** LISTED ENTRIES follows **

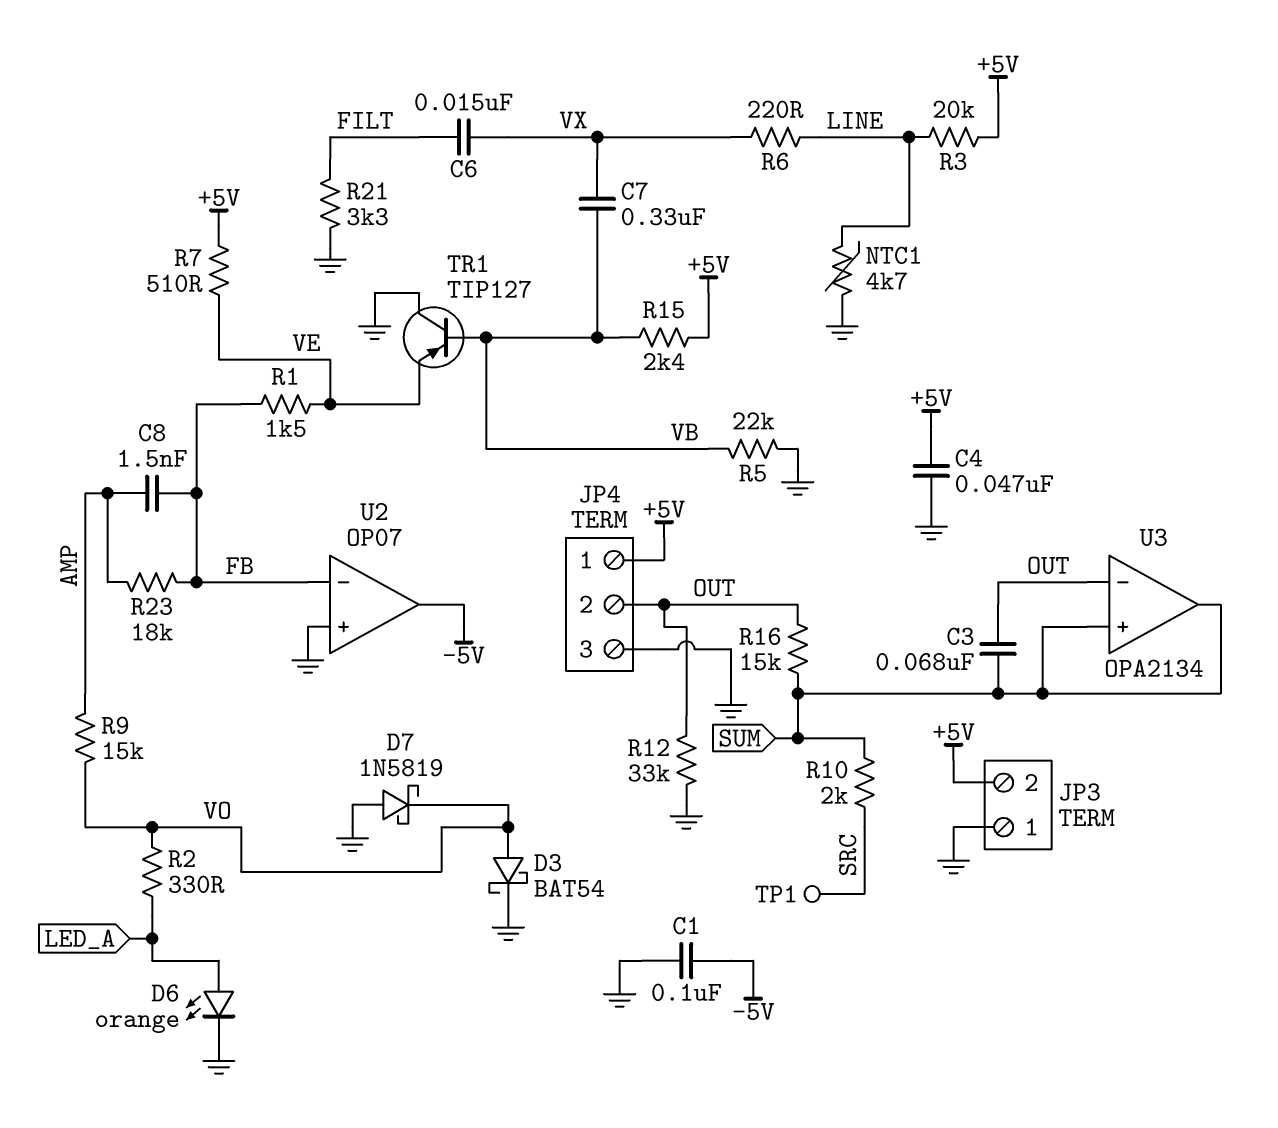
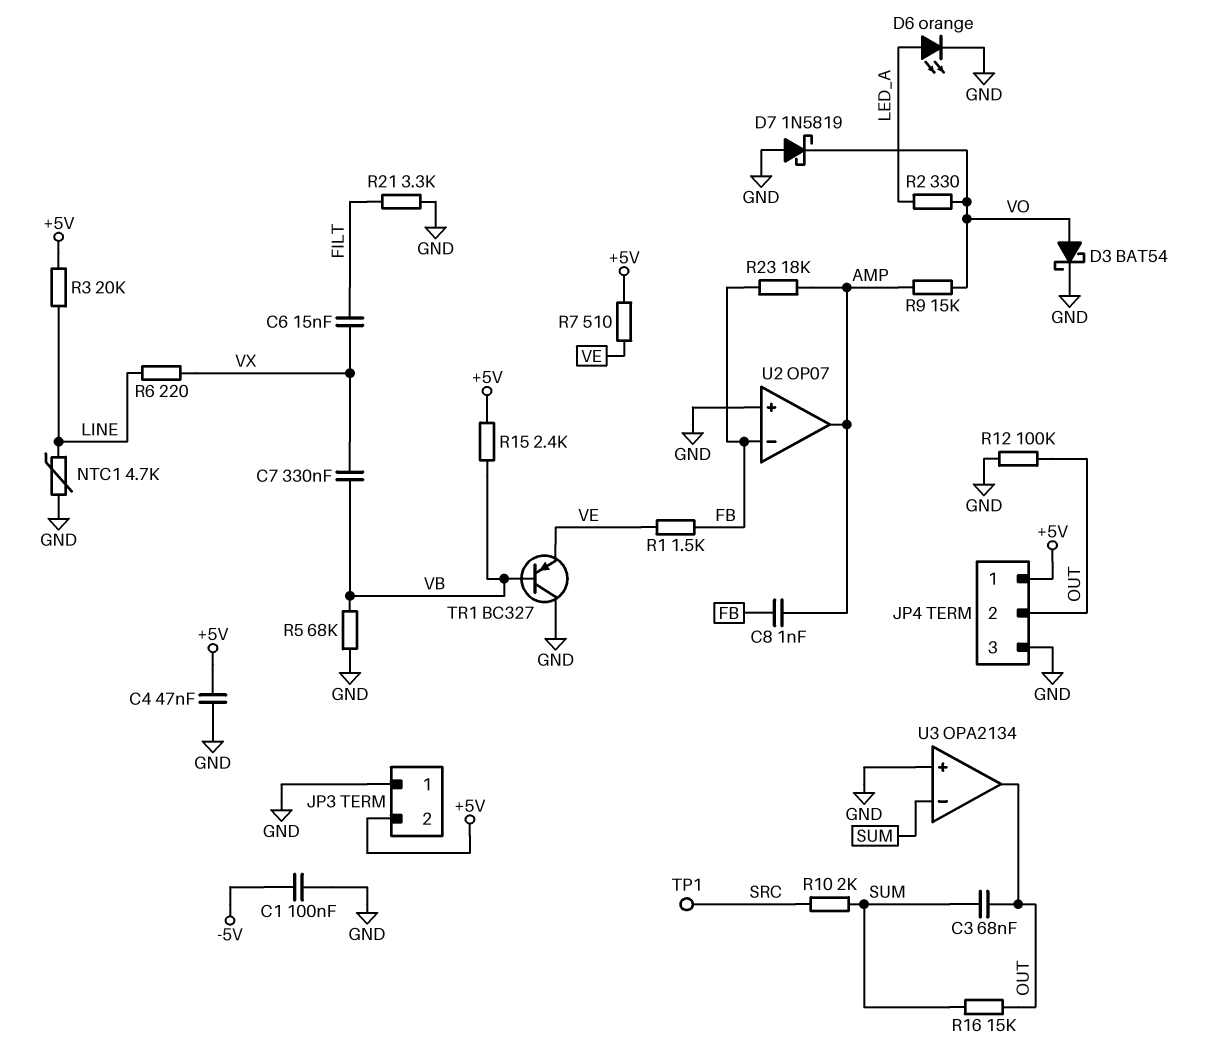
C8: 1.5nF (AMP, FB) -> 1nF (AMP, FB)
R5: 22k (GND, VB) -> 68k (GND, VB)
R12: 33k (GND, OUT) -> 100k (GND, OUT)
TR1: PNP TIP127 (B VB, C GND, E VE) -> PNP BC327 (B VB, C GND, E VE)
U2 pin out: -5V -> AMP
U3 pin in+: SUM -> GND
U3 pin in-: OUT -> SUM
U3 pin out: SUM -> OUT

** End of LISTED ENTRIES **

▸ TASK DETAILS: Only the pictures are to be dropped; the rest of the material above must be duplicated exactly.

▸ THE ANSWER:
C8: 1.5nF (AMP, FB) -> 1nF (AMP, FB)
R5: 22k (GND, VB) -> 68k (GND, VB)
R12: 33k (GND, OUT) -> 100k (GND, OUT)
TR1: PNP TIP127 (B VB, C GND, E VE) -> PNP BC327 (B VB, C GND, E VE)
U2 pin out: -5V -> AMP
U3 pin in+: SUM -> GND
U3 pin in-: OUT -> SUM
U3 pin out: SUM -> OUT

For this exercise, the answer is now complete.